[Opening RECORDS section]
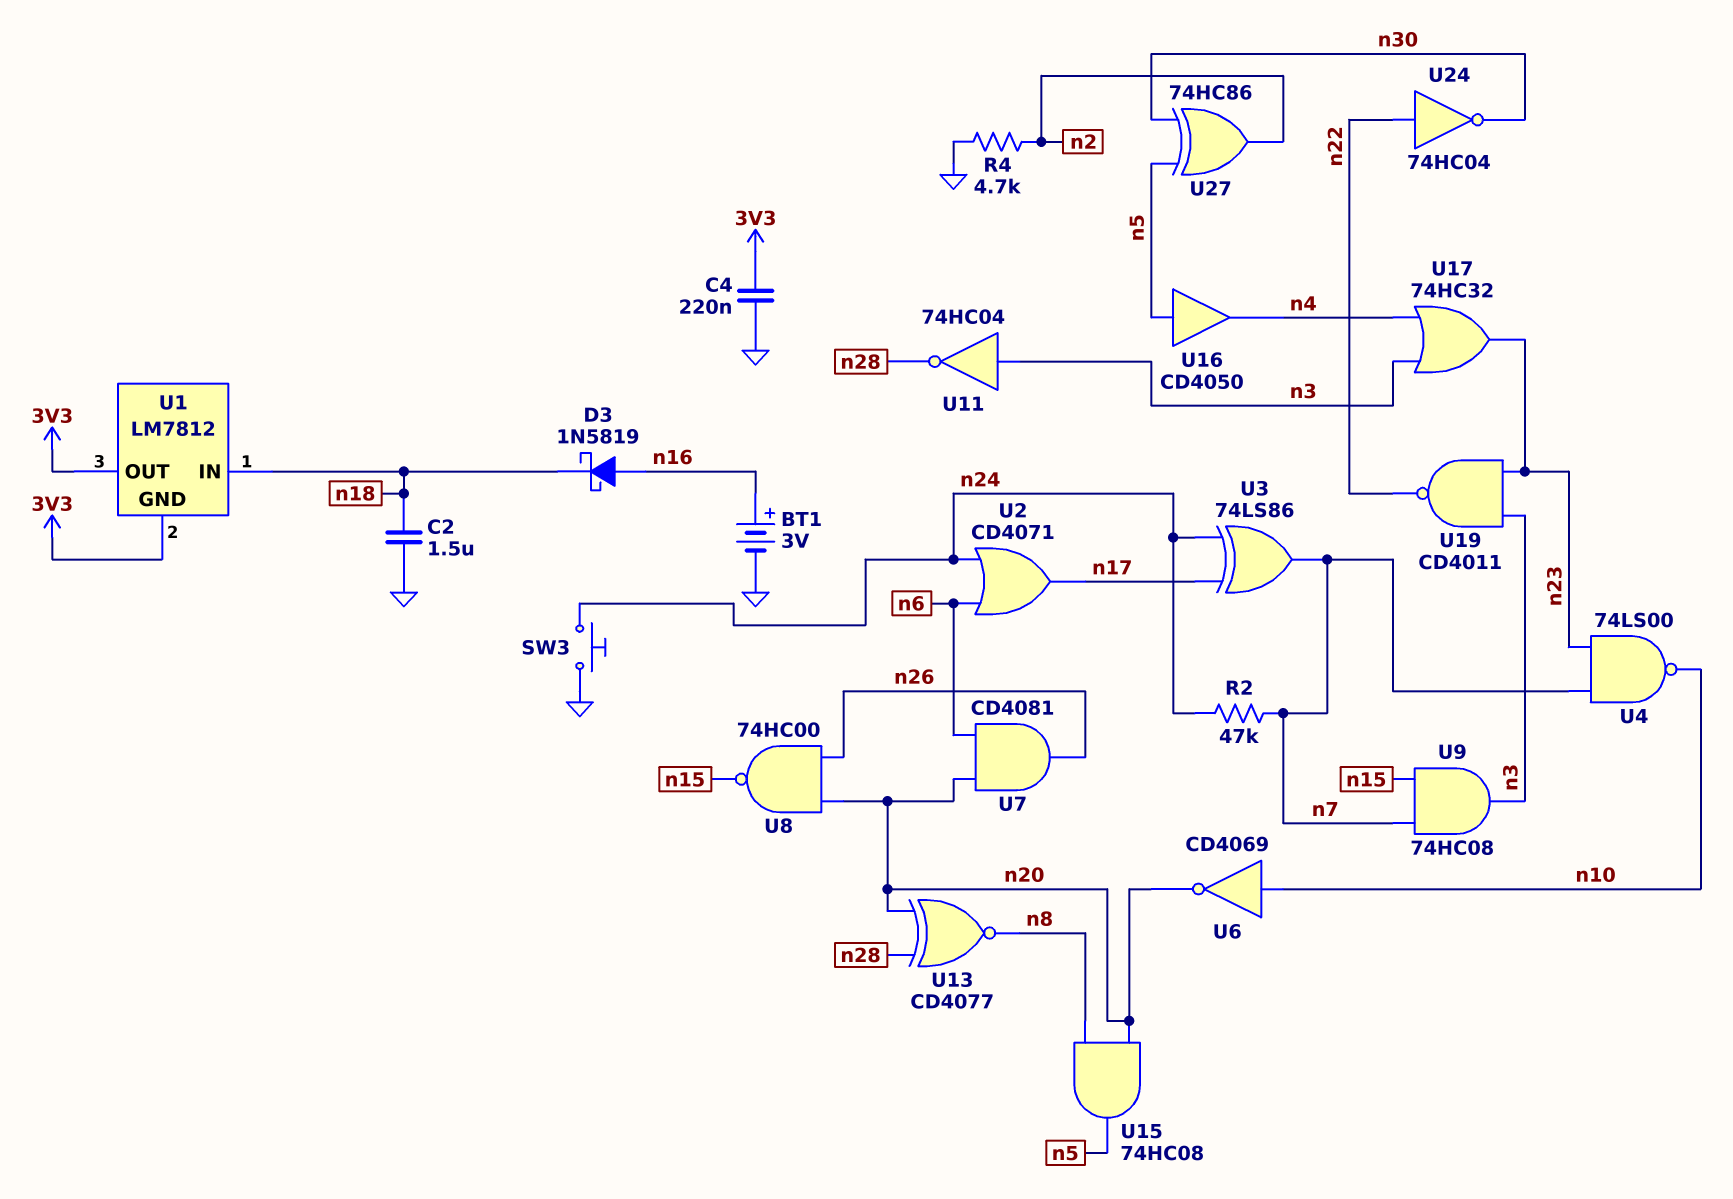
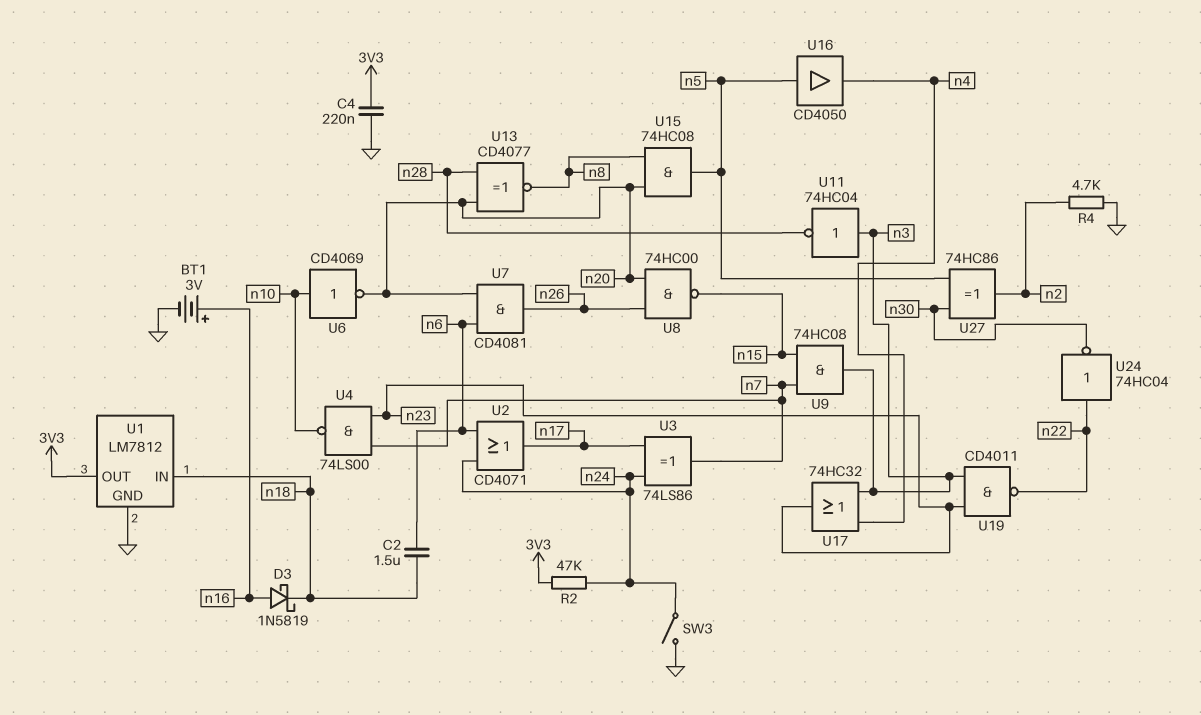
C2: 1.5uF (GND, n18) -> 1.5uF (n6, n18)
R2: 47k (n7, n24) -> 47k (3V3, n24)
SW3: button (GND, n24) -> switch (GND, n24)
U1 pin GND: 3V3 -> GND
[Closing RECORDS section]
[Opening RECORDS section]
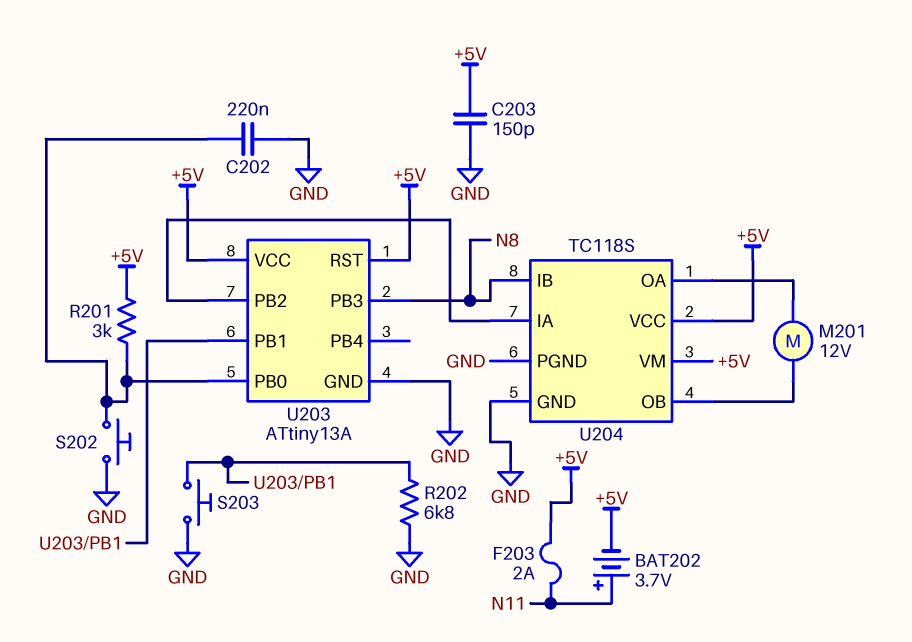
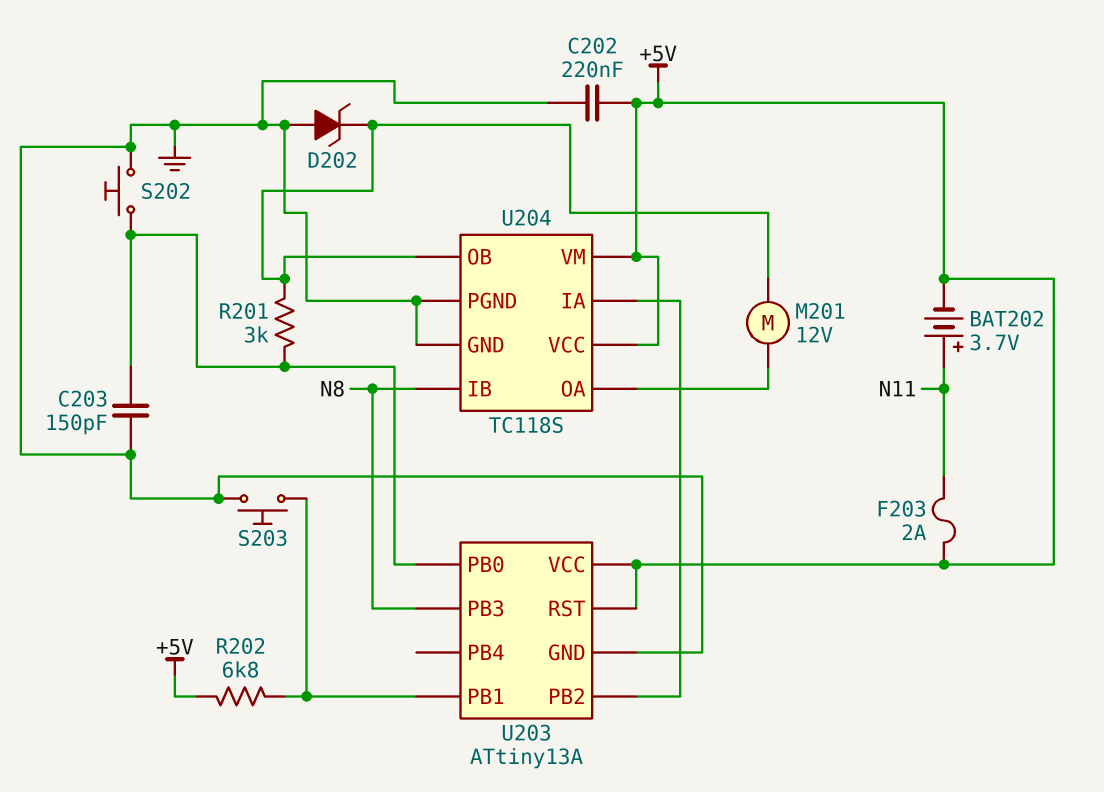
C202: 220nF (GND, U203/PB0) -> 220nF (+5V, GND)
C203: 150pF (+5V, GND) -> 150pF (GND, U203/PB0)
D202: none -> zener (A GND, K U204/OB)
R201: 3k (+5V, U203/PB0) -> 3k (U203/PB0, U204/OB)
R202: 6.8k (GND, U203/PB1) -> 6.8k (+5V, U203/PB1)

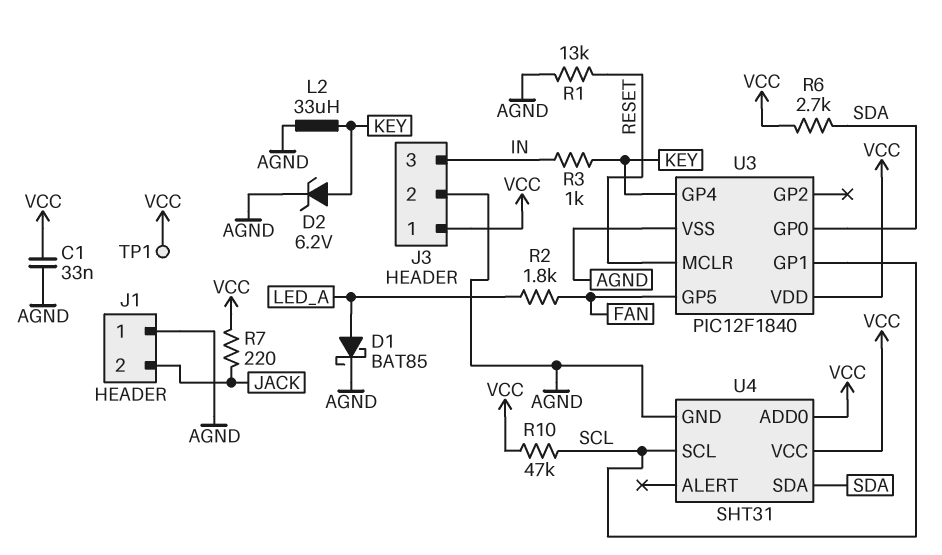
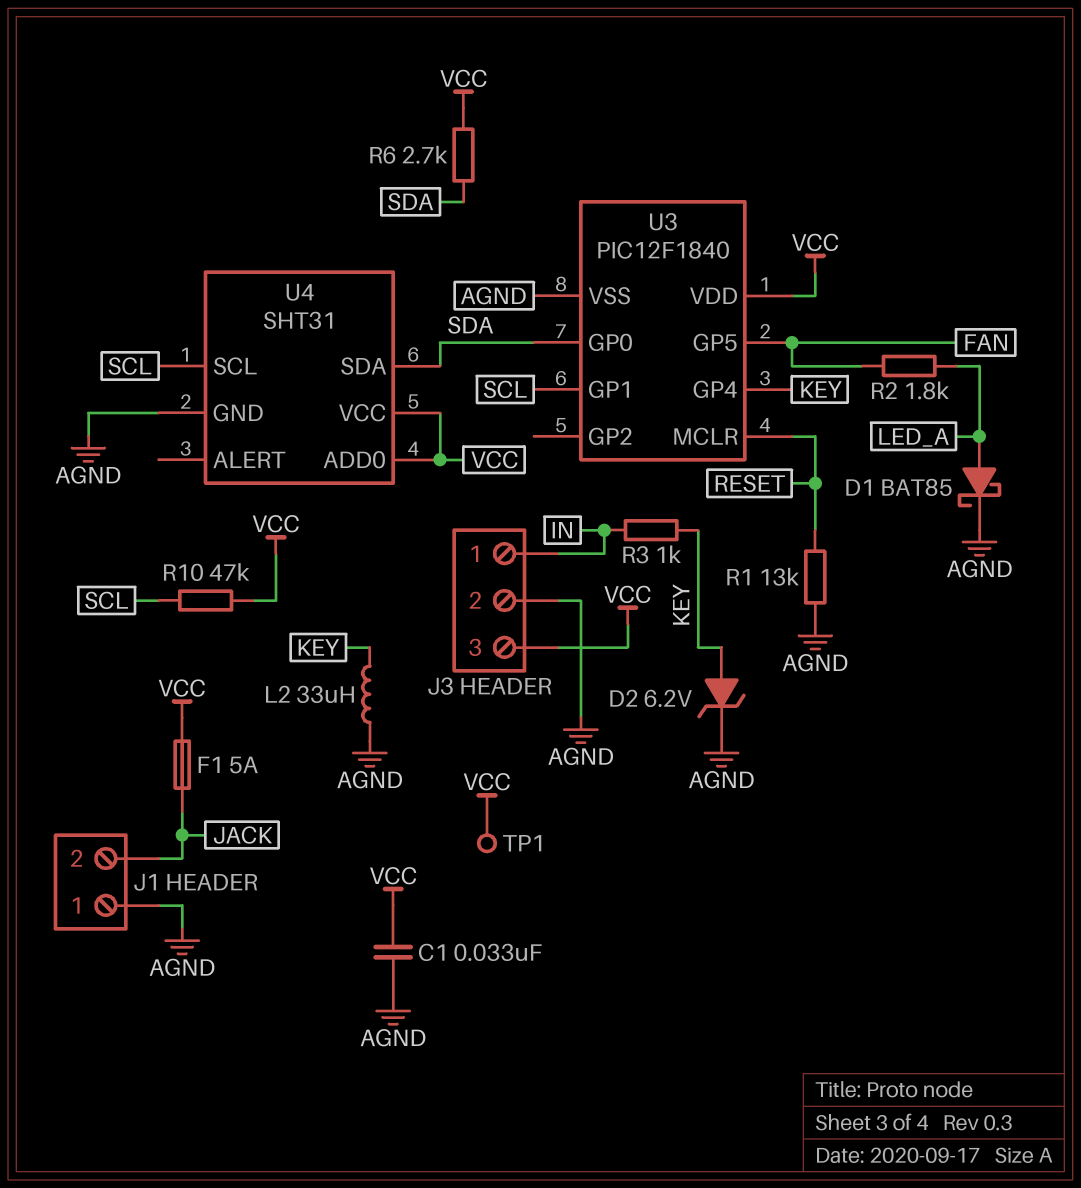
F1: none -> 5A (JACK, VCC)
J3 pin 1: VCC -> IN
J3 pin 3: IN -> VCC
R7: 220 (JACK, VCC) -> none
[Closing RECORDS section]
[PROBLEM TO WORK ON]: Look through the records above and please copy every line in which the string "JACK" occurs.

[COMPLETED EXERCISE]:
F1: none -> 5A (JACK, VCC)
R7: 220 (JACK, VCC) -> none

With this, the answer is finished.